Return, from the lines below, each one that includes the word "yellow".

- Supplied material:
_ _ _ _
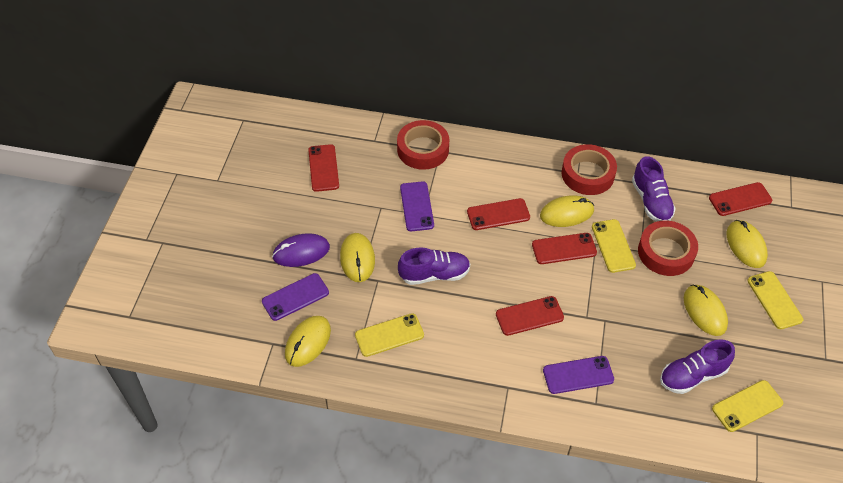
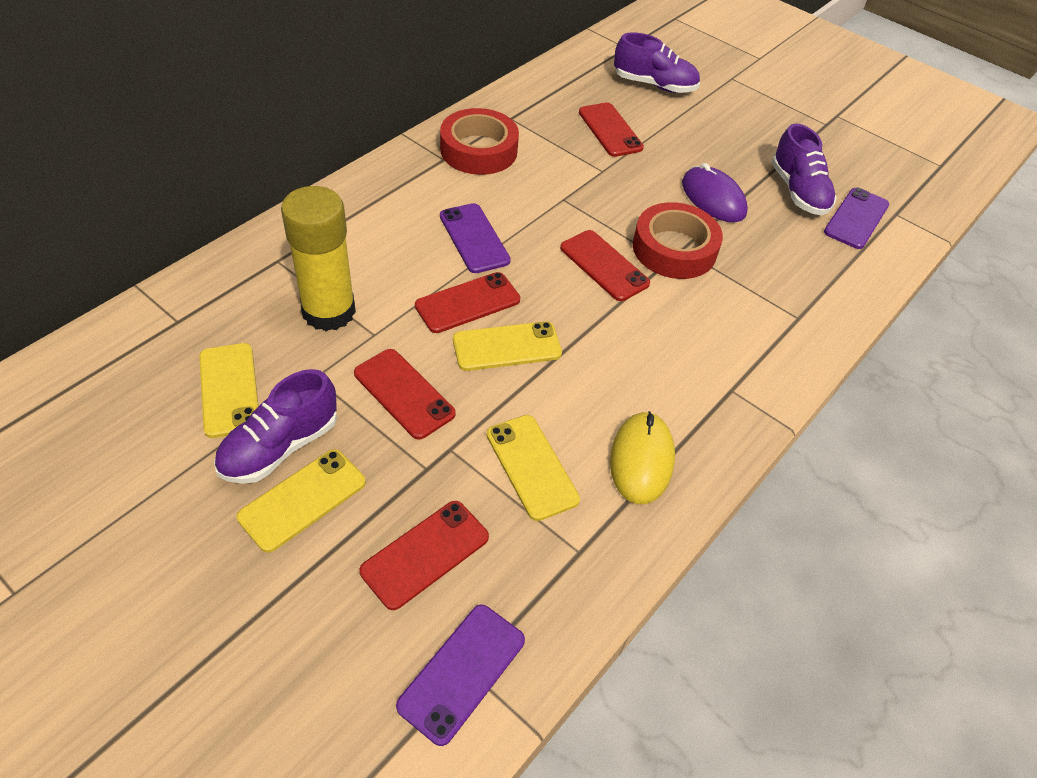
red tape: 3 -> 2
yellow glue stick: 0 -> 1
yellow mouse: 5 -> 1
_ _ _ _
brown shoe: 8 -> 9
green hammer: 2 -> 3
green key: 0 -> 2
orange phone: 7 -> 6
_ _ _ _
- Response area:
yellow glue stick: 0 -> 1
yellow mouse: 5 -> 1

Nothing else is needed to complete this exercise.